EXERCISE DETAILS: Every line below that includes "white" counts toward the total. Report that total alone.

+--

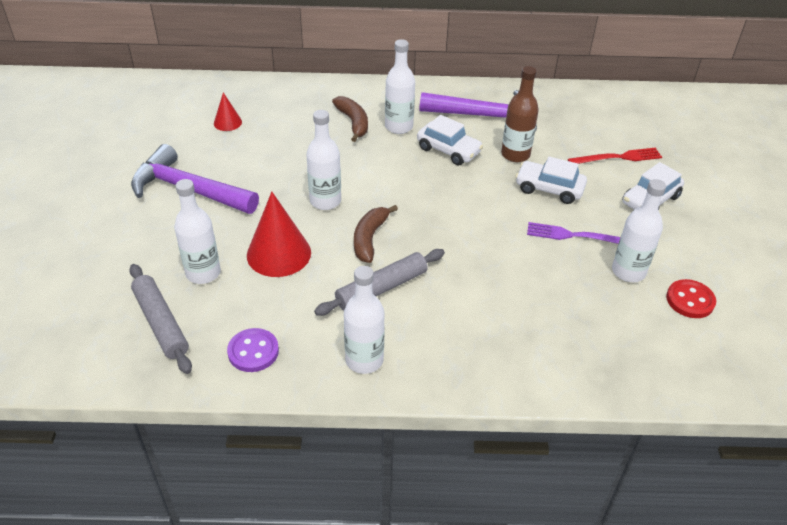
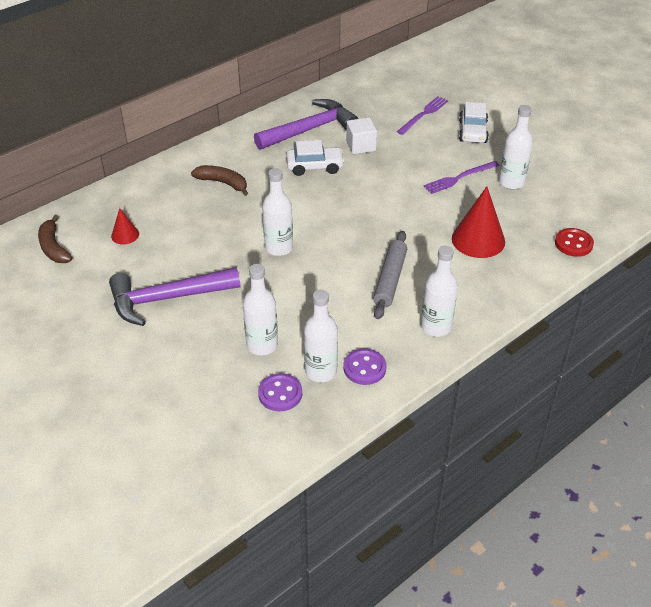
camera: 40 degrees left, 0 degrees up
(161, 323) = (280, 394): grey rolling pin -> purple button
(279, 253) = (295, 300): red cone -> red cone (478, 240)
(369, 238) = (341, 254): brown banana -> brown banana (54, 247)
(399, 127) = (259, 168): white bottle -> white bottle (321, 371)
(515, 154) = (361, 146): brown bottle -> white cube
(549, 189) = (408, 157): white car -> none
(618, 157) = (423, 114): red fork -> purple fork
(690, 300) = (559, 179): red button -> red button (573, 244)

+--

ANSWER SPACE: 3